### EXERCISE INPUTS

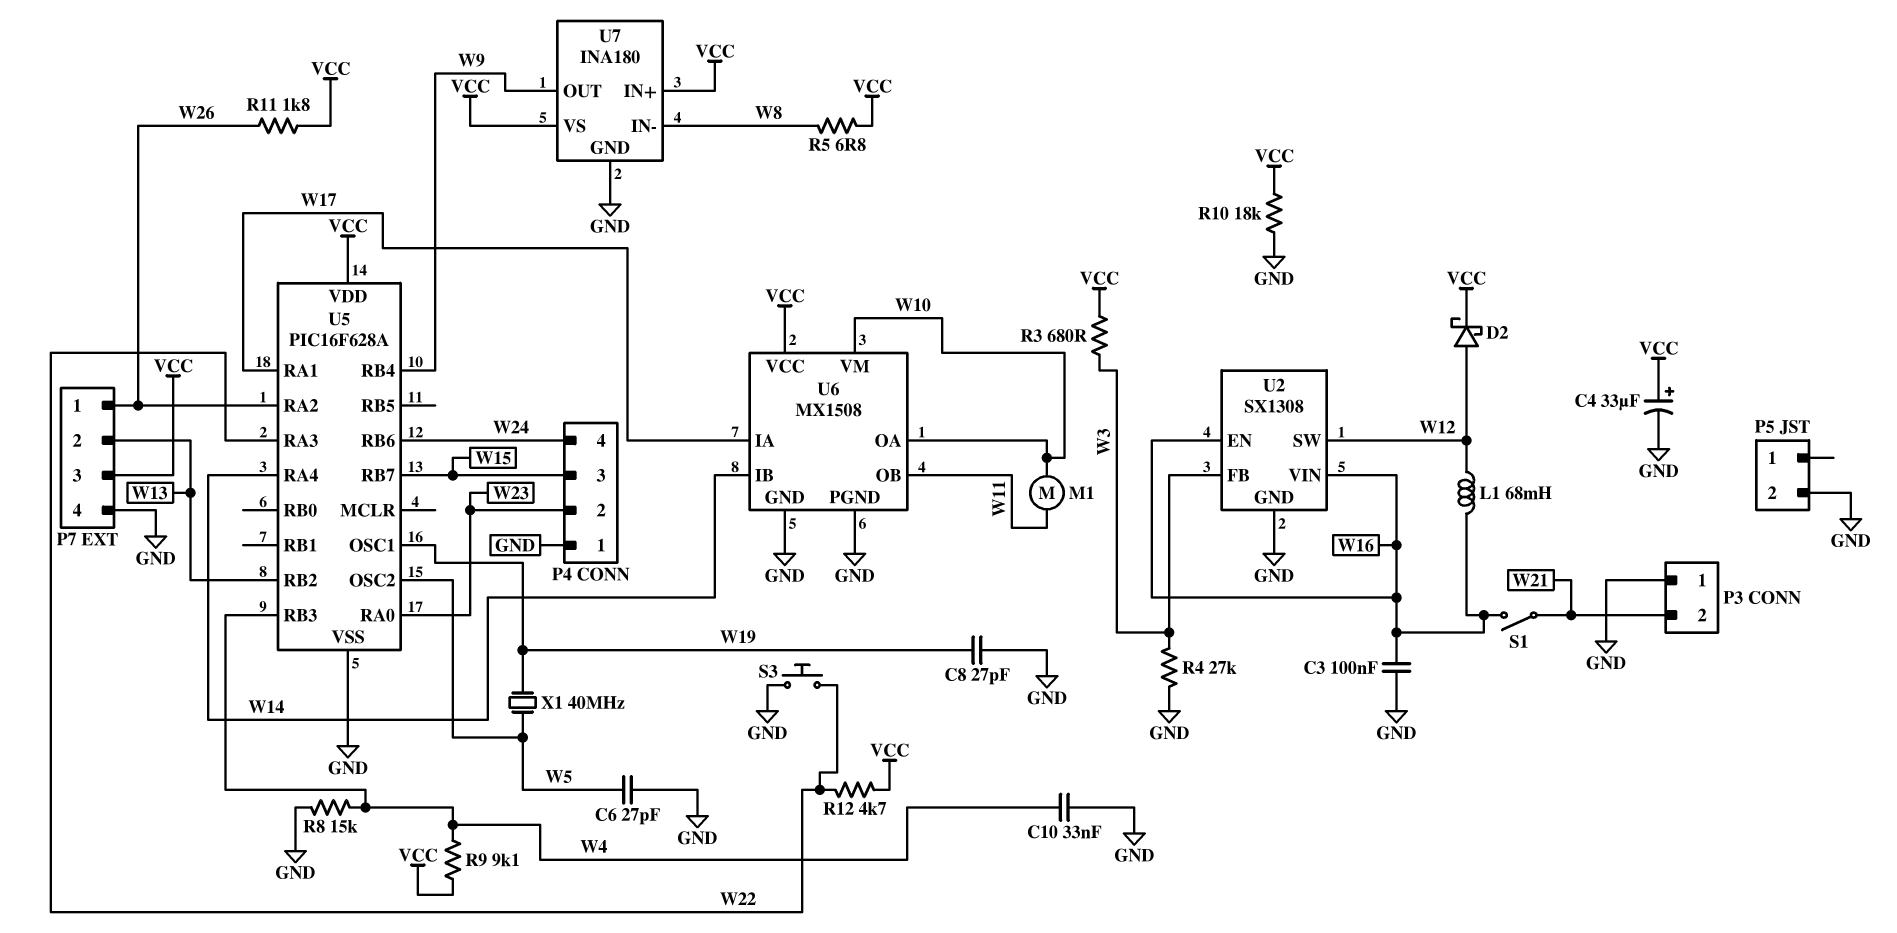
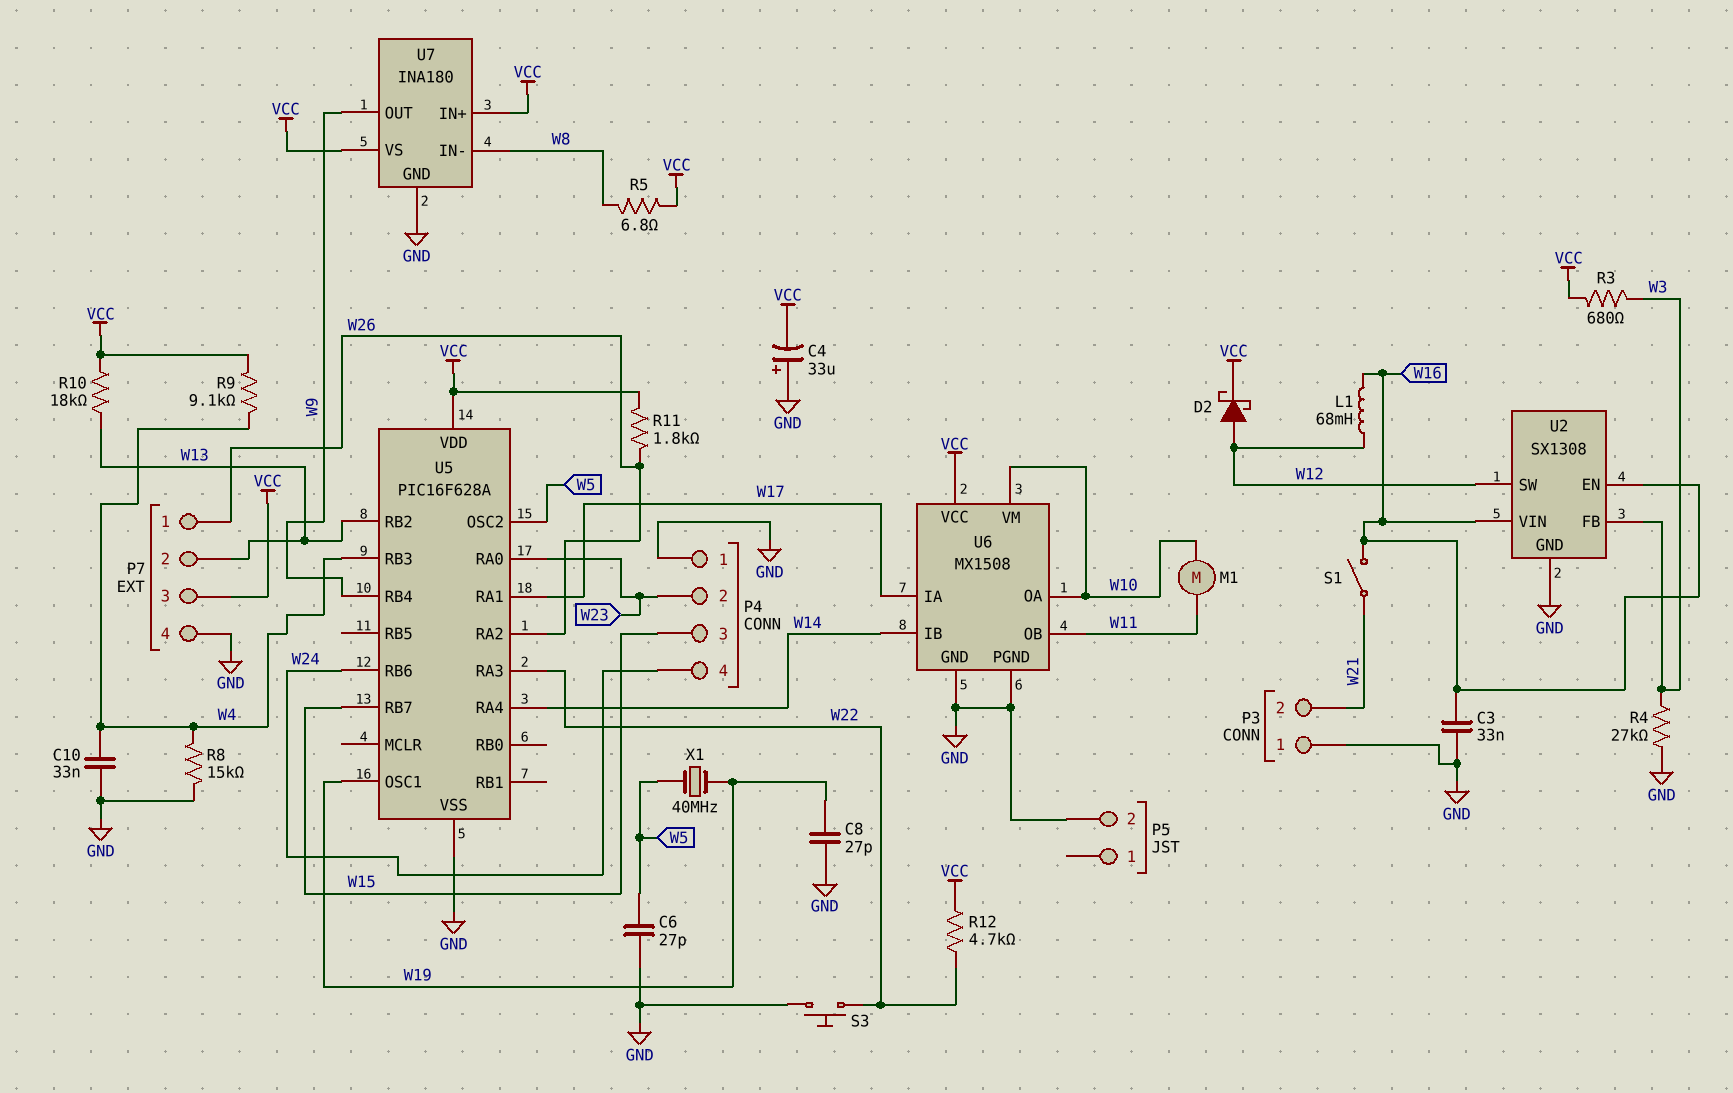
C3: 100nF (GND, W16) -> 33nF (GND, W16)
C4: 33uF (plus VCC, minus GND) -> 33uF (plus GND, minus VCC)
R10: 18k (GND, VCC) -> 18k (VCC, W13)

######
### EXERCISE INPUTS

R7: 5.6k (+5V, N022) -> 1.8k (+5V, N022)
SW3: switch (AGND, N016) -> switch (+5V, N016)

######
### EXERCISE INPUTS

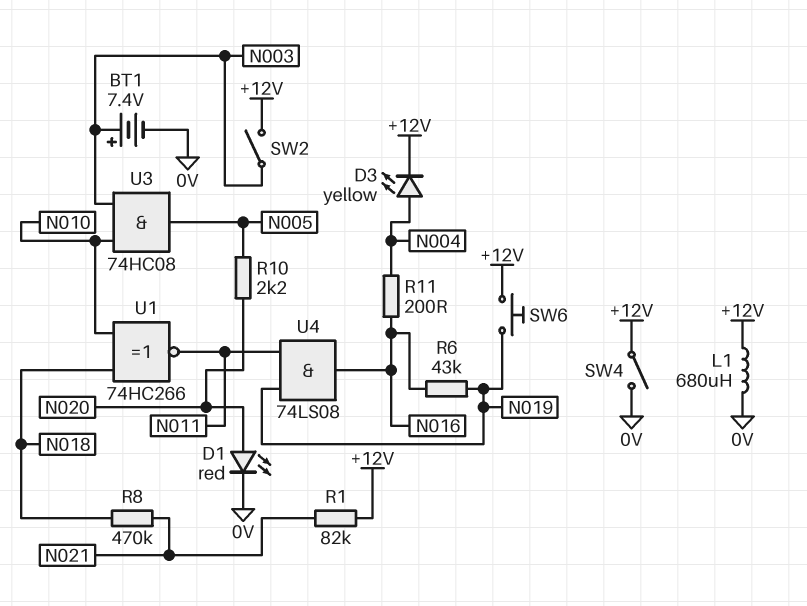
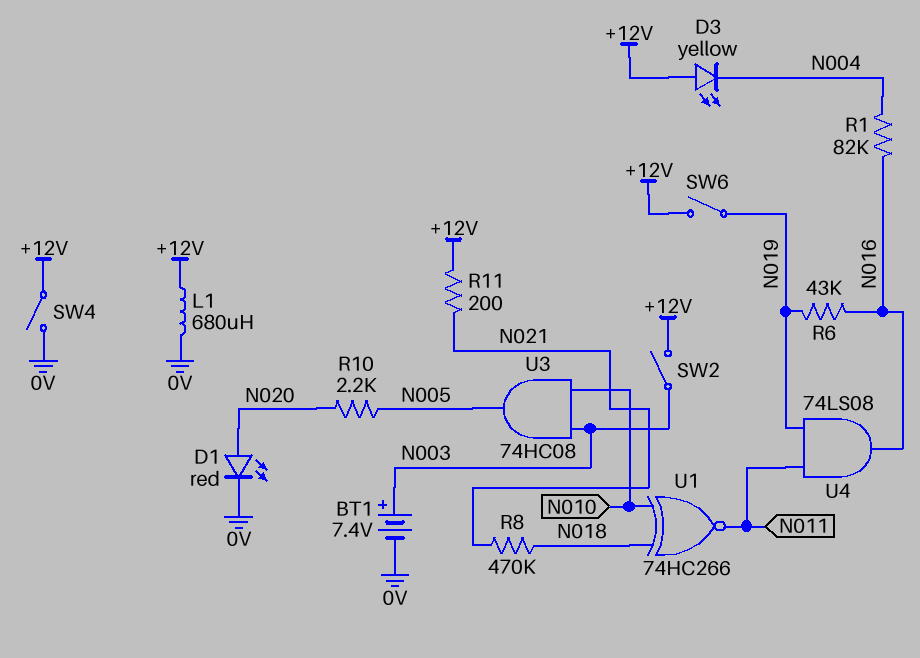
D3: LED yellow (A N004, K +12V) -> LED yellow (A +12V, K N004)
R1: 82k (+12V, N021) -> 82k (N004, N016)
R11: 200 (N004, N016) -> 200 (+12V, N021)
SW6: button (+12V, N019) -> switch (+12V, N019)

######

▶ **WHAT NEEDS TO BE DONE**: The stretch of entries above that starts with the line containing "R11: 200 (N004, N016) -> 200 (+12V, N021)" and goes on through the line containing "SW6: button (+12V, N019)" is to be transcribed exactly, and no other line is to be transcribed.

▶ **RESPONSE TO THIS TASK**:
R11: 200 (N004, N016) -> 200 (+12V, N021)
SW6: button (+12V, N019) -> switch (+12V, N019)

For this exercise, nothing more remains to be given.